• [What the exercise asks] When "butelka" occurs in a line of the material, copy that line.

• [Record set]
◆ ◆ ◆ ◆ ◆ ◆ ◆

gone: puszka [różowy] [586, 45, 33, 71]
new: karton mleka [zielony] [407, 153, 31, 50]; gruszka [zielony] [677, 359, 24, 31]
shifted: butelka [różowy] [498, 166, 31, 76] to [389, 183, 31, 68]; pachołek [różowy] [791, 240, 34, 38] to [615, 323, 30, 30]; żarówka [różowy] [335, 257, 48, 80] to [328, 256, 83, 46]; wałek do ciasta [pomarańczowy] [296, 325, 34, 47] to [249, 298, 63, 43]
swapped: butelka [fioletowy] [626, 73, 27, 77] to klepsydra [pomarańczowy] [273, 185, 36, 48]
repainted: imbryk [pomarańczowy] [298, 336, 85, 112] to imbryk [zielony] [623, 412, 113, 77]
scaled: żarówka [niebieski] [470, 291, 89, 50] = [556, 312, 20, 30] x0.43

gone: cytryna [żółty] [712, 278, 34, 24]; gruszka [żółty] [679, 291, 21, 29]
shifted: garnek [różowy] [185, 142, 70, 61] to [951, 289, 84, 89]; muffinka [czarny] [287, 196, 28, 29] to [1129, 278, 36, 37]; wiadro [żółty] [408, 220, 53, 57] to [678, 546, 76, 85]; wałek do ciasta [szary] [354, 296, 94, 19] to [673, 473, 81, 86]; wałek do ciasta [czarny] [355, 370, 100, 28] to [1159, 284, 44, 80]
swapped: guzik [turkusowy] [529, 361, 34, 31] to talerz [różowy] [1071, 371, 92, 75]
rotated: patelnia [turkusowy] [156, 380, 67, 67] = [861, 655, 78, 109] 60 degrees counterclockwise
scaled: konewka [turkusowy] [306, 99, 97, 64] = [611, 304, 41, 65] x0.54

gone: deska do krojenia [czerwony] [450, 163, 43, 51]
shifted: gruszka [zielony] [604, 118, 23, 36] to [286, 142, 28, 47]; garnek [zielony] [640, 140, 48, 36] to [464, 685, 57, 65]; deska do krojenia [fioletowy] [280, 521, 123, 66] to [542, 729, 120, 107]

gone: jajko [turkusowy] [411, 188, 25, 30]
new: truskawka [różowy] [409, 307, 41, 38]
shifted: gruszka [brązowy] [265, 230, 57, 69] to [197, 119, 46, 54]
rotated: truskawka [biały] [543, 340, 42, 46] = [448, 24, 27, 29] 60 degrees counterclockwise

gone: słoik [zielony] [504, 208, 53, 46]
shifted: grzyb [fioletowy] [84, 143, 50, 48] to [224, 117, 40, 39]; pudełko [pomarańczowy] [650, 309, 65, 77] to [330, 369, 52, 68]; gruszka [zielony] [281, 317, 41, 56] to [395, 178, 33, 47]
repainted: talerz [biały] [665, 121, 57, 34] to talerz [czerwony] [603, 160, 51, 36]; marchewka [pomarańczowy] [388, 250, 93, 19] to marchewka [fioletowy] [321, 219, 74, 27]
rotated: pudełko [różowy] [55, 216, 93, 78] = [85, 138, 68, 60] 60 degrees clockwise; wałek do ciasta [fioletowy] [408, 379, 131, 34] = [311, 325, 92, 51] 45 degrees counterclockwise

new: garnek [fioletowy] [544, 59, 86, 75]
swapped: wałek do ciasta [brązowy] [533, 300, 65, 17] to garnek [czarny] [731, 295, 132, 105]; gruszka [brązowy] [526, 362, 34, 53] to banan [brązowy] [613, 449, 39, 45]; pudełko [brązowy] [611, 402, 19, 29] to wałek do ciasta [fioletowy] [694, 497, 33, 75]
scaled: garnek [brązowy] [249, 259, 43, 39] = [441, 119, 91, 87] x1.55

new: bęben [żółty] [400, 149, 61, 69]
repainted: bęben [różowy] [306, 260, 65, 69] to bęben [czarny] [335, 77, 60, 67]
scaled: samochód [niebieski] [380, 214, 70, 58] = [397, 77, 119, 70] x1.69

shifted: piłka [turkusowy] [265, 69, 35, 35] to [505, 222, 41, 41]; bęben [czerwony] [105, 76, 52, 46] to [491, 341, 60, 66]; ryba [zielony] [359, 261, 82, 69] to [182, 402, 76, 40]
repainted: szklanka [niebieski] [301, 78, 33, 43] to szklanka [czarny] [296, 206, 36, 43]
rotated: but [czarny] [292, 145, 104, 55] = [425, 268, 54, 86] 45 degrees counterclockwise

◆ ◆ ◆ ◆ ◆ ◆ ◆

• [Reply]
shifted: butelka [różowy] [498, 166, 31, 76] to [389, 183, 31, 68]; pachołek [różowy] [791, 240, 34, 38] to [615, 323, 30, 30]; żarówka [różowy] [335, 257, 48, 80] to [328, 256, 83, 46]; wałek do ciasta [pomarańczowy] [296, 325, 34, 47] to [249, 298, 63, 43]
swapped: butelka [fioletowy] [626, 73, 27, 77] to klepsydra [pomarańczowy] [273, 185, 36, 48]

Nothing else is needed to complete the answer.